• [WHAT YOU NEED TO DO]: Rewrite everything from the start of the rows down to the line containing "Affiliation (656, 20)", inclusive, with "Conference" replaced by "League" and nothing else altered. Return only those lines.

• [EXCERPTED RECORDS]:

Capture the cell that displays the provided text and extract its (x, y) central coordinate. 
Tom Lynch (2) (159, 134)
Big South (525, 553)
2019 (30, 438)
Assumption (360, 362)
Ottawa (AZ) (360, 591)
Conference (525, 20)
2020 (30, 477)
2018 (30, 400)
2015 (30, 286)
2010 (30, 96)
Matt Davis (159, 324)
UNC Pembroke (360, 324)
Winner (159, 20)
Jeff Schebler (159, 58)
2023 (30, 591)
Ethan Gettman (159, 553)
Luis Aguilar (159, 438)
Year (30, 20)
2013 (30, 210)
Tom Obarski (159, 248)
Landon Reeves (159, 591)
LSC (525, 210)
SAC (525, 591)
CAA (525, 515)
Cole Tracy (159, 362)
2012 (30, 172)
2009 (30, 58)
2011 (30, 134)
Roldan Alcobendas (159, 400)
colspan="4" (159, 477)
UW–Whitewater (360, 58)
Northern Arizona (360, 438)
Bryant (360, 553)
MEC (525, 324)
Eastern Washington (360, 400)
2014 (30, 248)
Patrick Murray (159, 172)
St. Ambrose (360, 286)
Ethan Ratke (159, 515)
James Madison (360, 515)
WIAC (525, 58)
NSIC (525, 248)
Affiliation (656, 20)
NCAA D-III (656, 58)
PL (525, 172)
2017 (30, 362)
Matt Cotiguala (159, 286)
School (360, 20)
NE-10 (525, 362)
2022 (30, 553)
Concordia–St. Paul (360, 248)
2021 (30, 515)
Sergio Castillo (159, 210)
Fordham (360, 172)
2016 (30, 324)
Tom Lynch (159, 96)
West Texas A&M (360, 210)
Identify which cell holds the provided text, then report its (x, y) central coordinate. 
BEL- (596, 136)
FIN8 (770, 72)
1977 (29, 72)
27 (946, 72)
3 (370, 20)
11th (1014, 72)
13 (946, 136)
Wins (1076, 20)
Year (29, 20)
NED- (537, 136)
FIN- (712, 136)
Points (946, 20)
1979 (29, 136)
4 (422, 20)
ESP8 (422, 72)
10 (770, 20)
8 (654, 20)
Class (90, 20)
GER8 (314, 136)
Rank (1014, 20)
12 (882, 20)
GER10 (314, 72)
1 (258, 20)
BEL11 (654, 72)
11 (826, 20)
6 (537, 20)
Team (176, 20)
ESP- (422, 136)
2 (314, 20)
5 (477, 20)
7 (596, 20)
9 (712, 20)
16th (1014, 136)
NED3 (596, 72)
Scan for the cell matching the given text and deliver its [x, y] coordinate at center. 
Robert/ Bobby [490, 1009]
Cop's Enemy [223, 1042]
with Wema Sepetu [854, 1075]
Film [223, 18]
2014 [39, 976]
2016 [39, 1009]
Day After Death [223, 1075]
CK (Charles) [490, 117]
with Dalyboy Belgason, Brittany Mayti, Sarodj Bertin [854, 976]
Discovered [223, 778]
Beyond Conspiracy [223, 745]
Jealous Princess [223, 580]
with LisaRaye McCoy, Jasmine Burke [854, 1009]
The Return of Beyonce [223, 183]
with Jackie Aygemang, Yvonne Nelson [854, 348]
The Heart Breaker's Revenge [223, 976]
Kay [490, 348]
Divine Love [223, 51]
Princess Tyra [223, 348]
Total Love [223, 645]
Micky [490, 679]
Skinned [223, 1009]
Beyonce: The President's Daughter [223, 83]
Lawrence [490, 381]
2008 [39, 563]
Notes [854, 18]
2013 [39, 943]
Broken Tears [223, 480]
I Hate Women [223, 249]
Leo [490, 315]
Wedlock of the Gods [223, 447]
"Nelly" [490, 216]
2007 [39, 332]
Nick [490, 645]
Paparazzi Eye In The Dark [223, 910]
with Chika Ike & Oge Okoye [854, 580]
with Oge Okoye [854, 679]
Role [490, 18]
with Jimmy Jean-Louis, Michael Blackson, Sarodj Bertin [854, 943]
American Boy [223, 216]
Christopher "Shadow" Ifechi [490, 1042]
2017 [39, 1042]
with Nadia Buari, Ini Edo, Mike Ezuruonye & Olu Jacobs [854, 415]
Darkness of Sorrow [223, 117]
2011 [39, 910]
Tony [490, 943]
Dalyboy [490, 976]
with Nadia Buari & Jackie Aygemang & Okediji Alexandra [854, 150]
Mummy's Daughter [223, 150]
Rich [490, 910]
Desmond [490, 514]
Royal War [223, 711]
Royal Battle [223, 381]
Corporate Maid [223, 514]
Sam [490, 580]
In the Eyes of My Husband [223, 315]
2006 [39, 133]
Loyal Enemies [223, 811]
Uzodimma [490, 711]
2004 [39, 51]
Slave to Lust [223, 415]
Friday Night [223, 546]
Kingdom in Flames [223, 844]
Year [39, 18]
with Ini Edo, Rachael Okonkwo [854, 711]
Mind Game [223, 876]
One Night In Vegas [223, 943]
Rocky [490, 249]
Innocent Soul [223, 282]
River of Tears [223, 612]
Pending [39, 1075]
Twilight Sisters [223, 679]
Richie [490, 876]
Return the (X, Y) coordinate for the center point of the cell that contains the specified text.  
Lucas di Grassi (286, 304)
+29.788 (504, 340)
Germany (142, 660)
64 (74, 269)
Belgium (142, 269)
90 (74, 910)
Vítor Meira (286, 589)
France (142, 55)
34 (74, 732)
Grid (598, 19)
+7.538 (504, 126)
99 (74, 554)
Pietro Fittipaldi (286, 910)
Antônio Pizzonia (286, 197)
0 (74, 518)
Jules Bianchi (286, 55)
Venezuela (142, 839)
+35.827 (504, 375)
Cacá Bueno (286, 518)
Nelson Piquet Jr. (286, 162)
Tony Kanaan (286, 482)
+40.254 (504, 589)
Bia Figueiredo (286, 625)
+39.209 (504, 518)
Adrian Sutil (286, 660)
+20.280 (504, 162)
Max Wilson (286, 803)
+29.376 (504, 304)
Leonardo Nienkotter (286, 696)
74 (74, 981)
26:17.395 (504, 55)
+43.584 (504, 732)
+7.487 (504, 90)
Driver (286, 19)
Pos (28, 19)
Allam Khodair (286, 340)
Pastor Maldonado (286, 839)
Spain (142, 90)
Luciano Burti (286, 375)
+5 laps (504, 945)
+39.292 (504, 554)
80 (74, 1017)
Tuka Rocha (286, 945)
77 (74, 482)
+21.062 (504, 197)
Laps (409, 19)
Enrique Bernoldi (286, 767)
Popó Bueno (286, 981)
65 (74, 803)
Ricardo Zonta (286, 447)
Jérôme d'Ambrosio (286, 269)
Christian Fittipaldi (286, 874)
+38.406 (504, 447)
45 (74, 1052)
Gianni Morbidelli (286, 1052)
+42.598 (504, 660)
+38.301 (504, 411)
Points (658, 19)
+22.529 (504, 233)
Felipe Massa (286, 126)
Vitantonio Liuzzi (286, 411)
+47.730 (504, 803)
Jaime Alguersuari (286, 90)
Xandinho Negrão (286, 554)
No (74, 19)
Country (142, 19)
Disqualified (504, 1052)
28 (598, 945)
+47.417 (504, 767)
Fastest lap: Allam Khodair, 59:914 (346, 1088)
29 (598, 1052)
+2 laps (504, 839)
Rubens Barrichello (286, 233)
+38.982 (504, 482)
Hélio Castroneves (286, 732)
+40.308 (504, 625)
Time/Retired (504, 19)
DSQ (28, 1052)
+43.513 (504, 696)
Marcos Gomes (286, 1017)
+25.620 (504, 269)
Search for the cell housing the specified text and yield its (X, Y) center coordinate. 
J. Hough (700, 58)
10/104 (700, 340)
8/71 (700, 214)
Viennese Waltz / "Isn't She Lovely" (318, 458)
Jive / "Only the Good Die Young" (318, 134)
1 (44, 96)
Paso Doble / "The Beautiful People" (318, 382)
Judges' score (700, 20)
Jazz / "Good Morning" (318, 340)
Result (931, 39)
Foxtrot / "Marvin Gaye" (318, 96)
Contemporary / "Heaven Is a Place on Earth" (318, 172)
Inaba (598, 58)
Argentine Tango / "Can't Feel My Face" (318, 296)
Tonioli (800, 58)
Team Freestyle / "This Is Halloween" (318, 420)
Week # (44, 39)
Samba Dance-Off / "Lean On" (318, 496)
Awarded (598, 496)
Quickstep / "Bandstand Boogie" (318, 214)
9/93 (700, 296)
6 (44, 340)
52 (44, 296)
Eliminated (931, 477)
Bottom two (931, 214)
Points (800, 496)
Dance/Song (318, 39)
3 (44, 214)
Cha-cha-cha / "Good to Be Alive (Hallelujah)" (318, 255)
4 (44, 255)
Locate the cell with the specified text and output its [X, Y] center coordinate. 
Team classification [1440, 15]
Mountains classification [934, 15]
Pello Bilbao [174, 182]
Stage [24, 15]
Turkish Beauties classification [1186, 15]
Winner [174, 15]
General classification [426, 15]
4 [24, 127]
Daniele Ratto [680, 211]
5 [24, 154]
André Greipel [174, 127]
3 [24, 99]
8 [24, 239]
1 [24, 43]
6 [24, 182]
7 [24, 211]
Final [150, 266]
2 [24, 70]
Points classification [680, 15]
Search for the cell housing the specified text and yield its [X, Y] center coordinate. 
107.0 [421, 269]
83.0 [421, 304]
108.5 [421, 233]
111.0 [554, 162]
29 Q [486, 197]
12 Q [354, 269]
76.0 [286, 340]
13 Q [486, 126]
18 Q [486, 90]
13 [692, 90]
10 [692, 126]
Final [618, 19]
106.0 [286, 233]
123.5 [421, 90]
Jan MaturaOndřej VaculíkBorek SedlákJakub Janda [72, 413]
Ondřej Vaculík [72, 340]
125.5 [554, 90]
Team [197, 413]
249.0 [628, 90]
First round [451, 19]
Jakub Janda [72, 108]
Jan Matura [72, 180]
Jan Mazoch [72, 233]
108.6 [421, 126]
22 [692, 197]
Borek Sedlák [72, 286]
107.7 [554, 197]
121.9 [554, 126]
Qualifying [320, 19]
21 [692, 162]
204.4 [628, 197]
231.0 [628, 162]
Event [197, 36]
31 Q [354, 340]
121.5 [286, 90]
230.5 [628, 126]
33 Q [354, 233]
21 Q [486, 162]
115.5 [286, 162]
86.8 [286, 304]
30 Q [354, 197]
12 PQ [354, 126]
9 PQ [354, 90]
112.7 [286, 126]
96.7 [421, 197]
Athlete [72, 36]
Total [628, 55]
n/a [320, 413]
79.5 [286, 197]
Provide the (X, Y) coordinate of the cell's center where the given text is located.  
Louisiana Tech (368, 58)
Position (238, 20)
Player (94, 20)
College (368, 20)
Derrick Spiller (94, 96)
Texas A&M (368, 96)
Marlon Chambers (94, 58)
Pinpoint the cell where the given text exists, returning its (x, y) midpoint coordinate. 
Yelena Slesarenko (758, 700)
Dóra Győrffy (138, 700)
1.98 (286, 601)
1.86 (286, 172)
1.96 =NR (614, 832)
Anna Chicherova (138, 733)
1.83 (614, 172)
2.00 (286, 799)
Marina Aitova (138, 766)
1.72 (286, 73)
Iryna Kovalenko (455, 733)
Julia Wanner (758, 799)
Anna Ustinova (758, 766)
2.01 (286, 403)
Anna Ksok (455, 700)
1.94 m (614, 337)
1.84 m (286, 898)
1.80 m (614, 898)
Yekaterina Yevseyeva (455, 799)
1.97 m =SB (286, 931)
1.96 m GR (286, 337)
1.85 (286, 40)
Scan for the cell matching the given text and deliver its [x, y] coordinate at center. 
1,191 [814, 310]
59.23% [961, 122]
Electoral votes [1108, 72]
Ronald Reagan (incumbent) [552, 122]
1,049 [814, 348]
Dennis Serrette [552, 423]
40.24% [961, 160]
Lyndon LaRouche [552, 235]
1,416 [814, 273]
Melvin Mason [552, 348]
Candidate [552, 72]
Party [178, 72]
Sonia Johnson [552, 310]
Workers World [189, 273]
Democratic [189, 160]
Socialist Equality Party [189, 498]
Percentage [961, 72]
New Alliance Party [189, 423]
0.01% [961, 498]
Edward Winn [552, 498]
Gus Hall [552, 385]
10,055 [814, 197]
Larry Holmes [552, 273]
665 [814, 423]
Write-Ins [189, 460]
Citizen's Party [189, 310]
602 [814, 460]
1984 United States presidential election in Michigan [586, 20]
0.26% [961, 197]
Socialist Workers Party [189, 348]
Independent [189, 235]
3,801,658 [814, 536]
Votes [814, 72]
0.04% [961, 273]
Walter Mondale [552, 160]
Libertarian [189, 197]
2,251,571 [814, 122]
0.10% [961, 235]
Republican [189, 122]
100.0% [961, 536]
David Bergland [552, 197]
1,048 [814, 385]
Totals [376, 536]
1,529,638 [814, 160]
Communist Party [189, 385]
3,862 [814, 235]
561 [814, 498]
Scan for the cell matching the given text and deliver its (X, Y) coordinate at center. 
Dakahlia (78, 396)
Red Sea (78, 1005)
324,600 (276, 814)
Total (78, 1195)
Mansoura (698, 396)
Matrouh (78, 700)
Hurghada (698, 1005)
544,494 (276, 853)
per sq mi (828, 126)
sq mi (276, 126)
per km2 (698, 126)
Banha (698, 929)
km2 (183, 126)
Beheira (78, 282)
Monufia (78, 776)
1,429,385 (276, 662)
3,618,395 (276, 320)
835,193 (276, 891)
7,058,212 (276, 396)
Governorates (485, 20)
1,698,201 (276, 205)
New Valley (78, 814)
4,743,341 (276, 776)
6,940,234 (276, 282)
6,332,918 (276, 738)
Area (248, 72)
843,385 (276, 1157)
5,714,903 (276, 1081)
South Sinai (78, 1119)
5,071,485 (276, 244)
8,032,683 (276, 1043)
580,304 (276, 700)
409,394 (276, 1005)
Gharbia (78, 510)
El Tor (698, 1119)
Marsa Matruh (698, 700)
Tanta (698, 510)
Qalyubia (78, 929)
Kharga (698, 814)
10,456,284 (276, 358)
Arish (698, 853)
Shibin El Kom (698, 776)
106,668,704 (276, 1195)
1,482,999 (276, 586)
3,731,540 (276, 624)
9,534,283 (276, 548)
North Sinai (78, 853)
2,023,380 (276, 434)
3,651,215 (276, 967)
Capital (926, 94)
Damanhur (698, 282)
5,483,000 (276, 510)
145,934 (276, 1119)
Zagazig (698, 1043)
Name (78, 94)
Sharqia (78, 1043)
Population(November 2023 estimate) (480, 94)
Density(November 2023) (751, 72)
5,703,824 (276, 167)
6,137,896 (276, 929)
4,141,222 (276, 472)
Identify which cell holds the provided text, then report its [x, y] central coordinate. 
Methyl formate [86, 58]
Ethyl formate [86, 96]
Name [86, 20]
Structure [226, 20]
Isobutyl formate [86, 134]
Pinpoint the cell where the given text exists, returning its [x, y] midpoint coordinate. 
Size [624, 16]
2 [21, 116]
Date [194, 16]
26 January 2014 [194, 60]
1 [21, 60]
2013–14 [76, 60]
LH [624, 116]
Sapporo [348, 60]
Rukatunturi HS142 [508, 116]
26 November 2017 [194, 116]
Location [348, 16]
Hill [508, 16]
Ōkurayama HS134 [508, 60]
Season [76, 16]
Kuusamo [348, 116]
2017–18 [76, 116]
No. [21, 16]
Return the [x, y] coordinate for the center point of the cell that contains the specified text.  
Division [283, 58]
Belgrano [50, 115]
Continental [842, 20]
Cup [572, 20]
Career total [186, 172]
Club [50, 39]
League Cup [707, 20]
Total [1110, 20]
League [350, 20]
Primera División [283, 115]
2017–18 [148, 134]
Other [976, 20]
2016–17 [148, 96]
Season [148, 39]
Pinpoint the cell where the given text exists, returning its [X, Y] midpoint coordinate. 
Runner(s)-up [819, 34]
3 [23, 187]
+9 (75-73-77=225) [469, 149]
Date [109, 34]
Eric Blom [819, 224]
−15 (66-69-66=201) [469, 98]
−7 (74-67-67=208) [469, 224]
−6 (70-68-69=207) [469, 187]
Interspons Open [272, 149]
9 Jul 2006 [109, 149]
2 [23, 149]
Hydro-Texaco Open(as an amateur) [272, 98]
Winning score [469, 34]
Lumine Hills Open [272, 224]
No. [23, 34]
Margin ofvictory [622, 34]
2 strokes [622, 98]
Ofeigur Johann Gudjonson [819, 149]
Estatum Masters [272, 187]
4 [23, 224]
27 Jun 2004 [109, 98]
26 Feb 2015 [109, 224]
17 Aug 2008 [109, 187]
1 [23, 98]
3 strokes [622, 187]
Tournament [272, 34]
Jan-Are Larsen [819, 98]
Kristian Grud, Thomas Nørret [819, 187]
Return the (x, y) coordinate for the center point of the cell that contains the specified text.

• [CORRECT OUTPUT]:
Capture the cell that displays the provided text and extract its (x, y) central coordinate. 
Tom Lynch (2) (159, 134)
Big South (525, 553)
2019 (30, 438)
Assumption (360, 362)
Ottawa (AZ) (360, 591)
League (525, 20)
2020 (30, 477)
2018 (30, 400)
2015 (30, 286)
2010 (30, 96)
Matt Davis (159, 324)
UNC Pembroke (360, 324)
Winner (159, 20)
Jeff Schebler (159, 58)
2023 (30, 591)
Ethan Gettman (159, 553)
Luis Aguilar (159, 438)
Year (30, 20)
2013 (30, 210)
Tom Obarski (159, 248)
Landon Reeves (159, 591)
LSC (525, 210)
SAC (525, 591)
CAA (525, 515)
Cole Tracy (159, 362)
2012 (30, 172)
2009 (30, 58)
2011 (30, 134)
Roldan Alcobendas (159, 400)
colspan="4" (159, 477)
UW–Whitewater (360, 58)
Northern Arizona (360, 438)
Bryant (360, 553)
MEC (525, 324)
Eastern Washington (360, 400)
2014 (30, 248)
Patrick Murray (159, 172)
St. Ambrose (360, 286)
Ethan Ratke (159, 515)
James Madison (360, 515)
WIAC (525, 58)
NSIC (525, 248)
Affiliation (656, 20)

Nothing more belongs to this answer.